— Work to be completed —
Take from the material every line containing the string "gray" and copy it.

— Supplied entries —
------------------------

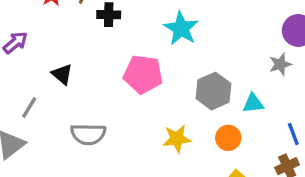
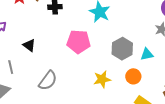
gray line: (29, 107) -> (11, 67), turned -40
gray semicircle: (88, 134) -> (48, 81), turned -50

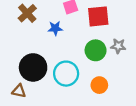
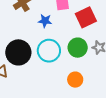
red square: (98, 16) -> (86, 17), turned -30
cyan circle: (66, 74) -> (49, 51), moved

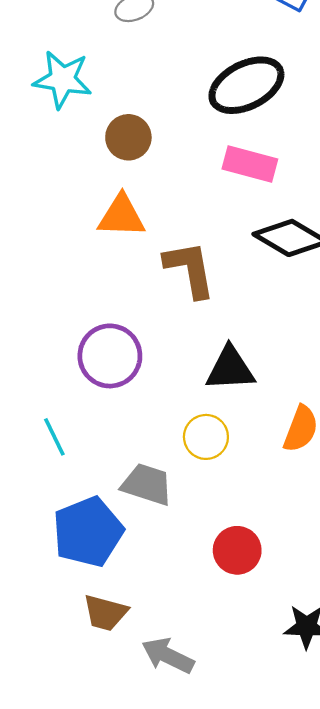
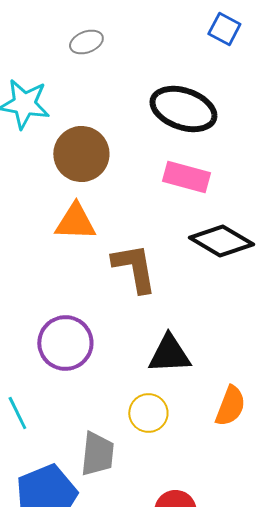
black ellipse: (246, 85) -> (183, 109), turned 46
brown circle: (128, 137) -> (81, 154), size x1.4
gray trapezoid: (147, 484) -> (97, 454), turned 78

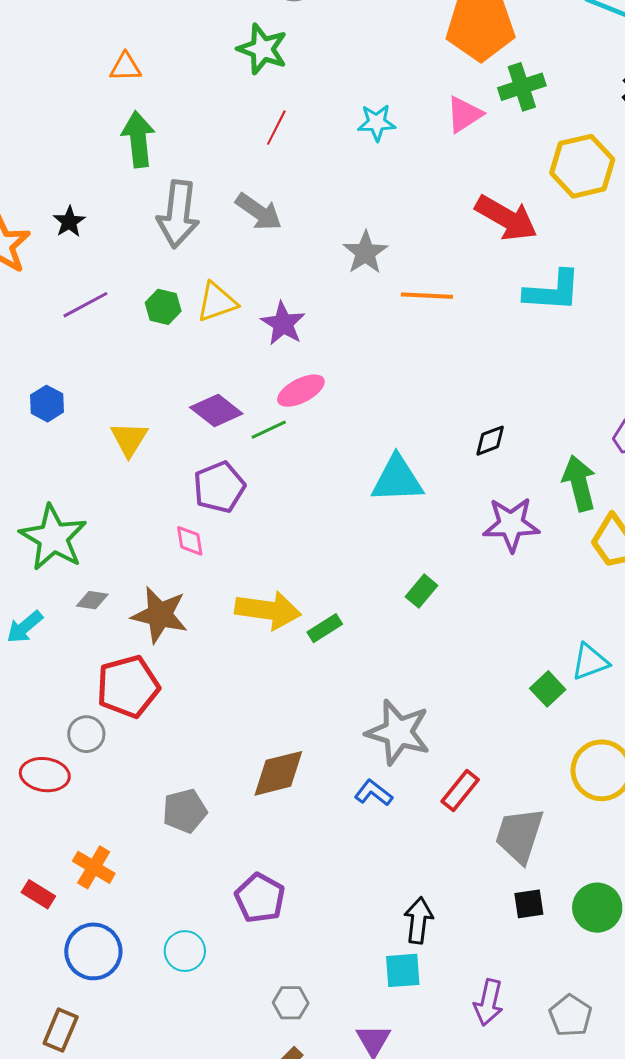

------------------------

— Finished task —
gray line: (29, 107) -> (11, 67), turned -40
gray semicircle: (88, 134) -> (48, 81), turned -50
gray trapezoid: (147, 484) -> (97, 454), turned 78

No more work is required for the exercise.